Stored items:
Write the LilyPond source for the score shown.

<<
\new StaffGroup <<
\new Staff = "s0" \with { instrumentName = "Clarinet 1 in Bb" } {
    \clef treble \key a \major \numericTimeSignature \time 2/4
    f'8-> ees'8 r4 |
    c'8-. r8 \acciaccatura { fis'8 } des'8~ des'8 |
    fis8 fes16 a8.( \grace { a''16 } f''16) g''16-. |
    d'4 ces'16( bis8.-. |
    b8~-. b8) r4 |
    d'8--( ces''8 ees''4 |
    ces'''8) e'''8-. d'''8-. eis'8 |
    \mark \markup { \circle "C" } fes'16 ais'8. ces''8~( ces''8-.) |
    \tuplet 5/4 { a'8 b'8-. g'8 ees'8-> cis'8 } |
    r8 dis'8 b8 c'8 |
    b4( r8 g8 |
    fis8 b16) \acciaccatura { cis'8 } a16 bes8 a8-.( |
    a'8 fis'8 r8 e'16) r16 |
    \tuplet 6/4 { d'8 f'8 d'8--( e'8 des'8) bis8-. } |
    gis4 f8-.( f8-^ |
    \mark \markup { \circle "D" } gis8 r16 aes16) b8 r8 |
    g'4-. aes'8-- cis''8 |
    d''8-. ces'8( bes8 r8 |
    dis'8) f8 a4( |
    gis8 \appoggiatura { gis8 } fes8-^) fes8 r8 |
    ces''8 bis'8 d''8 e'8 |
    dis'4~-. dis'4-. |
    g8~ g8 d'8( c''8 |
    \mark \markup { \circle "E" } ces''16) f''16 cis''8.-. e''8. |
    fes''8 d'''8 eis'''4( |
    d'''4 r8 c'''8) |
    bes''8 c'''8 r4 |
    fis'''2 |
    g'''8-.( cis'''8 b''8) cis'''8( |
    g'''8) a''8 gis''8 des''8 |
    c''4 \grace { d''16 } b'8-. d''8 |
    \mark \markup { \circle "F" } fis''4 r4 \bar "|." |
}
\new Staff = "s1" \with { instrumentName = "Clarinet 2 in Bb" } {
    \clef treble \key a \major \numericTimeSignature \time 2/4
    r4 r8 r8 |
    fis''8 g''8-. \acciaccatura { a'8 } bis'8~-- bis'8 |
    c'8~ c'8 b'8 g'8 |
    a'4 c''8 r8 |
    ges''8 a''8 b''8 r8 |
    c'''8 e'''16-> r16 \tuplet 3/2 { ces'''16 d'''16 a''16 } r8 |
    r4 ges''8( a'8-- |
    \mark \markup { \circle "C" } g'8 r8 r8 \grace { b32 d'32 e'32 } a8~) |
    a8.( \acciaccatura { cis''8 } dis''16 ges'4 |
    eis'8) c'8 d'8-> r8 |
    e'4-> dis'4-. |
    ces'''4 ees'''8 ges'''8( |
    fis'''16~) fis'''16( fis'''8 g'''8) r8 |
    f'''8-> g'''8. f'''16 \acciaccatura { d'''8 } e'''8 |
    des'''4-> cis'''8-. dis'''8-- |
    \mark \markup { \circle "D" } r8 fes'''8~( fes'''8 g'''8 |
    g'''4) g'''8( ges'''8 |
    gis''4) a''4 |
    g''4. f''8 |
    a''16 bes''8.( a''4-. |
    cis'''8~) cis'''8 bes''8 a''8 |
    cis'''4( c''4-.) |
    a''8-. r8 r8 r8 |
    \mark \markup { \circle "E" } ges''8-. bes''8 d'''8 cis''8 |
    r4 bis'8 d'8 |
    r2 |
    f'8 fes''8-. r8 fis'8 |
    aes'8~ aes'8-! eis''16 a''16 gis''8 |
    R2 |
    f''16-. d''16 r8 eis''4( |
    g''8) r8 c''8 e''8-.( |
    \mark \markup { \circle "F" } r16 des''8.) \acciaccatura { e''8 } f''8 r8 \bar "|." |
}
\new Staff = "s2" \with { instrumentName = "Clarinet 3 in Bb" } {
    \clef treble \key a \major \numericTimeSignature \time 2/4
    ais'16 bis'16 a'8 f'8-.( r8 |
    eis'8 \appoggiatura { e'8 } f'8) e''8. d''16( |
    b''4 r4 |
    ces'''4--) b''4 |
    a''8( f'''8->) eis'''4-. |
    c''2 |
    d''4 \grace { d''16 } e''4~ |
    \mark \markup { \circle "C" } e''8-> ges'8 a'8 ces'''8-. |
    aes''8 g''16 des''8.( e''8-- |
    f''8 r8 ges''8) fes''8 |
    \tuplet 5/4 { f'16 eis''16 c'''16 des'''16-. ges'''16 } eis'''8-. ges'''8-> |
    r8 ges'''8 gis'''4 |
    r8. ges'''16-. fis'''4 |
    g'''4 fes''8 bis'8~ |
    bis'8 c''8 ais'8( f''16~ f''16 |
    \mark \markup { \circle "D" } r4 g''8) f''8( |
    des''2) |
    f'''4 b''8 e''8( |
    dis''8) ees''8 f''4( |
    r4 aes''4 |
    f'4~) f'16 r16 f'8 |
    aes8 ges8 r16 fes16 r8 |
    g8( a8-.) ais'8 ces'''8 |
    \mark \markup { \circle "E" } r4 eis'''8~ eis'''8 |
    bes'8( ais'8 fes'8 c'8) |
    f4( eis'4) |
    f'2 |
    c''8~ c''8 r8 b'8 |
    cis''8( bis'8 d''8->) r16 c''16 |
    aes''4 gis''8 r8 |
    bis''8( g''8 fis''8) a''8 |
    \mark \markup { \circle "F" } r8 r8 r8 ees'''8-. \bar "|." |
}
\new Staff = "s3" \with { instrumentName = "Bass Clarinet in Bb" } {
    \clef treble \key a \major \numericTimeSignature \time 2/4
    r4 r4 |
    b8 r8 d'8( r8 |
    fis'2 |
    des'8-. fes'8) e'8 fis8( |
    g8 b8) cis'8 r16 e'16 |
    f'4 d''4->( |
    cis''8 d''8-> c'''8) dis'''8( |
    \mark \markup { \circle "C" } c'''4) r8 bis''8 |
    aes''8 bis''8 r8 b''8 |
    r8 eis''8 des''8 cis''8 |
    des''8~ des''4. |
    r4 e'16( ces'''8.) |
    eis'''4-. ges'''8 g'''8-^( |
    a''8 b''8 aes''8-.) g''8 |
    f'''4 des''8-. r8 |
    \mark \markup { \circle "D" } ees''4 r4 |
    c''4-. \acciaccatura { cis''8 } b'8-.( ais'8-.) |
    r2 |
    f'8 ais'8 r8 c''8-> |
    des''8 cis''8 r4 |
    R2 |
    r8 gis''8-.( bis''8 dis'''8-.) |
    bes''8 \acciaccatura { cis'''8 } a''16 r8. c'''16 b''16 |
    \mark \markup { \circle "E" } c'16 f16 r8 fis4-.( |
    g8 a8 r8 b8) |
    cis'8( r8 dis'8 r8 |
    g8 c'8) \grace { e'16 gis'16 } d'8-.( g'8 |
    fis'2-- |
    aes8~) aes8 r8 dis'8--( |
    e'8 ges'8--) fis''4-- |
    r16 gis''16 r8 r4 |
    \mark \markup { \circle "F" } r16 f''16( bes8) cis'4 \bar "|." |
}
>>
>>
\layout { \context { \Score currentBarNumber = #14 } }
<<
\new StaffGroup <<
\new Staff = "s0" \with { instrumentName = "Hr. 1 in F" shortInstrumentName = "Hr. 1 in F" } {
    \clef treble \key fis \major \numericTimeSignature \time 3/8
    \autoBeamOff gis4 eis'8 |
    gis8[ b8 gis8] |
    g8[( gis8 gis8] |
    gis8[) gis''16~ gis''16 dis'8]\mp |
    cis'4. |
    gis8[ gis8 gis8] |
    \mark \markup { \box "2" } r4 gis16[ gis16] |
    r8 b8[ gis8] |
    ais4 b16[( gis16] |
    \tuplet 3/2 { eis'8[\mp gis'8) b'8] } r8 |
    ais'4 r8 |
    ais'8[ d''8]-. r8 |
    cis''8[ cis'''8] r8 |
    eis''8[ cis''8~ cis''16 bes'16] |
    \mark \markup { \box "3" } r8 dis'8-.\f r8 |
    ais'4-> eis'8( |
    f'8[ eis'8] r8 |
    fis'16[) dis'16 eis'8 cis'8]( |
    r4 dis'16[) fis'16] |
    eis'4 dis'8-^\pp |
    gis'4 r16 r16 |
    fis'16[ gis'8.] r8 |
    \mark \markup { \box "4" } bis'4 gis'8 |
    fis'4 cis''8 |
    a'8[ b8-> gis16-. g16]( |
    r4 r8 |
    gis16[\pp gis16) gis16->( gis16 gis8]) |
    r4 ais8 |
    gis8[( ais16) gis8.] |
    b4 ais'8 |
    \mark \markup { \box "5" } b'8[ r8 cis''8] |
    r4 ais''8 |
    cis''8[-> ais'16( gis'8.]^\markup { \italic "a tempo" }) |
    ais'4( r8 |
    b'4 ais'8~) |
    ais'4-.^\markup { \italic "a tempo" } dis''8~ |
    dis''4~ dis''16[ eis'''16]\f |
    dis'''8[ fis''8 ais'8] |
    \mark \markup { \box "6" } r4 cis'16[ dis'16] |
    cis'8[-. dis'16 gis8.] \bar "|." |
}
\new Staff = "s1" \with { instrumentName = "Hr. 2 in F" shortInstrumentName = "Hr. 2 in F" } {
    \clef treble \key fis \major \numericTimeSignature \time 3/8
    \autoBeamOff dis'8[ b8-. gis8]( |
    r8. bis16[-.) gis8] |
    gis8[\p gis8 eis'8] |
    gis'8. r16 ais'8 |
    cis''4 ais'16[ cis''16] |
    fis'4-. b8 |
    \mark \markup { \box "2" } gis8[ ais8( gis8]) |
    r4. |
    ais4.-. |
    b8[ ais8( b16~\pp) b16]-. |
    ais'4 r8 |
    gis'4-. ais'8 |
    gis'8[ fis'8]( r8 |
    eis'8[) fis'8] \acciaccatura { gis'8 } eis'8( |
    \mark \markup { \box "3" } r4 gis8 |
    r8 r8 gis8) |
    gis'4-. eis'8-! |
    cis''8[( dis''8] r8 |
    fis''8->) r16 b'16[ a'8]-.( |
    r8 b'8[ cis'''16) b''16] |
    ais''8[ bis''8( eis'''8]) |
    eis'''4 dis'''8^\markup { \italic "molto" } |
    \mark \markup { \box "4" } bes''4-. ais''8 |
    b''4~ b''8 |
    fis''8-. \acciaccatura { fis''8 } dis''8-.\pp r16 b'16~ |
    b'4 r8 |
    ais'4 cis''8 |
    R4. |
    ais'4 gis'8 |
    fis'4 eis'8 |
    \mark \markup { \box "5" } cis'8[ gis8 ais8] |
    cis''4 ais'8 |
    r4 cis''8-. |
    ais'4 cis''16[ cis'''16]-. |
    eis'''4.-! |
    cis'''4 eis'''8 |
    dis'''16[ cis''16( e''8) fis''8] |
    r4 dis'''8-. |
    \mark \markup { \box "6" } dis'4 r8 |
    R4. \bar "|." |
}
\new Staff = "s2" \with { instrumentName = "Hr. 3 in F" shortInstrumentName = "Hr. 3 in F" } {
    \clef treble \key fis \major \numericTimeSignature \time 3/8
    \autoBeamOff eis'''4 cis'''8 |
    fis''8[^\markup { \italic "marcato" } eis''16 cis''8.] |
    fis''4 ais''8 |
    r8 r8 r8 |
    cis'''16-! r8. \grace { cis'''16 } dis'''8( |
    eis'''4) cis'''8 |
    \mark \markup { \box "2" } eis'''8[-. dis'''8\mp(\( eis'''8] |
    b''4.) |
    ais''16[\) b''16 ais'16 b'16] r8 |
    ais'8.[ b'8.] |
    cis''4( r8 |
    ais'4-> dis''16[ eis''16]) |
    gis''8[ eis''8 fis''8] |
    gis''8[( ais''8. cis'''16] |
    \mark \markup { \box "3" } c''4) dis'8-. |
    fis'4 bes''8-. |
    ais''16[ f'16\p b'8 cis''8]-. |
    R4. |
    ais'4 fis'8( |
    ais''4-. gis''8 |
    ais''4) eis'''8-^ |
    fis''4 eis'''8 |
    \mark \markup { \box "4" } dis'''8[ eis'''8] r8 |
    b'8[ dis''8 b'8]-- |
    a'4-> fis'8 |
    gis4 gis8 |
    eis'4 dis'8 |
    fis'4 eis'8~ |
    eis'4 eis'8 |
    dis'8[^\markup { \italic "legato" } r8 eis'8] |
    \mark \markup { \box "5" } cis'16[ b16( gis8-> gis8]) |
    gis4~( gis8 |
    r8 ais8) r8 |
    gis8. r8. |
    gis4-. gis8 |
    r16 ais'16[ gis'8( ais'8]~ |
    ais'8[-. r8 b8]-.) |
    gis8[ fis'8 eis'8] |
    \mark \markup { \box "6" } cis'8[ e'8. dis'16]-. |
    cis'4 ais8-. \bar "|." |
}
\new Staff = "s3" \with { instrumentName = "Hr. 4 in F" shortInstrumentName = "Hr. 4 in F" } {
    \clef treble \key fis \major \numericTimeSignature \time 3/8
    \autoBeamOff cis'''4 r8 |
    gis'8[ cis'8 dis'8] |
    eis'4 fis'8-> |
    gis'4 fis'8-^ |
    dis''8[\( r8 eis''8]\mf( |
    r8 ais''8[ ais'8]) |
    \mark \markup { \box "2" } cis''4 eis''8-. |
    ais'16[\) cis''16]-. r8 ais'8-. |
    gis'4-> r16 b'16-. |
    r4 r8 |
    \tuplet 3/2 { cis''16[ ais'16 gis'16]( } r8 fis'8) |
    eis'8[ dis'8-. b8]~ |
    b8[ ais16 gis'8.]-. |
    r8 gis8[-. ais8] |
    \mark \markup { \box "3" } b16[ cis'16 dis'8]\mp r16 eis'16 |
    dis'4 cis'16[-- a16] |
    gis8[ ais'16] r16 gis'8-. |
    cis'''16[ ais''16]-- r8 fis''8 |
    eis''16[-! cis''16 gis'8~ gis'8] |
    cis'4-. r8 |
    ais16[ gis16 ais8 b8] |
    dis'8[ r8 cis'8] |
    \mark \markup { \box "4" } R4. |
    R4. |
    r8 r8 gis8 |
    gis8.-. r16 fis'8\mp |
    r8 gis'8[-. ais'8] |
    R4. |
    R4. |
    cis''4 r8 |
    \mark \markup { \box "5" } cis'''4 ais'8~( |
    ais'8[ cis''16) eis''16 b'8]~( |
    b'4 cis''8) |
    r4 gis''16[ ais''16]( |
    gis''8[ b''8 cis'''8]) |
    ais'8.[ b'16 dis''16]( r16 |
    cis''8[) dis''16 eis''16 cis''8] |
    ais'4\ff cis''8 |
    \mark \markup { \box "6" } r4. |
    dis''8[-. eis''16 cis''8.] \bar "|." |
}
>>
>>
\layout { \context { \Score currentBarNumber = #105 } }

• [What the exercise asks]
Report each line of the entries above that contains the string "Clarinet".

• [Answer for the task]
\new Staff = "s0" \with { instrumentName = "Clarinet 1 in Bb" } {
\new Staff = "s1" \with { instrumentName = "Clarinet 2 in Bb" } {
\new Staff = "s2" \with { instrumentName = "Clarinet 3 in Bb" } {
\new Staff = "s3" \with { instrumentName = "Bass Clarinet in Bb" } {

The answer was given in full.